▶ _To do_
Please repeat the line that has "Primvia Post: [222,621,538,819]" and all lines after it, exactly as they appear, through the end of the entries.

[[ Records to process, beginning ]]

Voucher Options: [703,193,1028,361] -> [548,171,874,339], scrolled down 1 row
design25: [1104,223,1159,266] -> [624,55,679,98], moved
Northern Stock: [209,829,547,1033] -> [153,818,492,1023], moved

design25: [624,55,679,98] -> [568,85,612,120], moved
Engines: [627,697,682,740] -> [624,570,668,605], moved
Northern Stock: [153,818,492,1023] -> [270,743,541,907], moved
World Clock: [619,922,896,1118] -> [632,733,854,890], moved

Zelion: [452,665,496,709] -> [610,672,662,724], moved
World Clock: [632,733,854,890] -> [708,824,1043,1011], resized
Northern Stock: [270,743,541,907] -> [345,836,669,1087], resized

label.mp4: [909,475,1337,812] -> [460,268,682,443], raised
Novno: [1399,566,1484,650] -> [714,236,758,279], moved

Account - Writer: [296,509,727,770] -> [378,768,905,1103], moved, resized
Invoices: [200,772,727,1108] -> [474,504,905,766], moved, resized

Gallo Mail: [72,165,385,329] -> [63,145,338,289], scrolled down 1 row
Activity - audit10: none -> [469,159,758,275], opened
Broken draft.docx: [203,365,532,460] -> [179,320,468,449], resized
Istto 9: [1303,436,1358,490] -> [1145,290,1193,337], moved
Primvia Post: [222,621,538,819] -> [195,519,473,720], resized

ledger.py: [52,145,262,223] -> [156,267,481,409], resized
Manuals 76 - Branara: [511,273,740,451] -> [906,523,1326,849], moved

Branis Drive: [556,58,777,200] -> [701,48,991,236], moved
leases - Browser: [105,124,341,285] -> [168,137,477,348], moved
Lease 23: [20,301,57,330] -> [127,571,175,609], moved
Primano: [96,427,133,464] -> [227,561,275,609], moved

[[ Records to process, end ]]

▶ _Exercise response_
Primvia Post: [222,621,538,819] -> [195,519,473,720], resized

ledger.py: [52,145,262,223] -> [156,267,481,409], resized
Manuals 76 - Branara: [511,273,740,451] -> [906,523,1326,849], moved

Branis Drive: [556,58,777,200] -> [701,48,991,236], moved
leases - Browser: [105,124,341,285] -> [168,137,477,348], moved
Lease 23: [20,301,57,330] -> [127,571,175,609], moved
Primano: [96,427,133,464] -> [227,561,275,609], moved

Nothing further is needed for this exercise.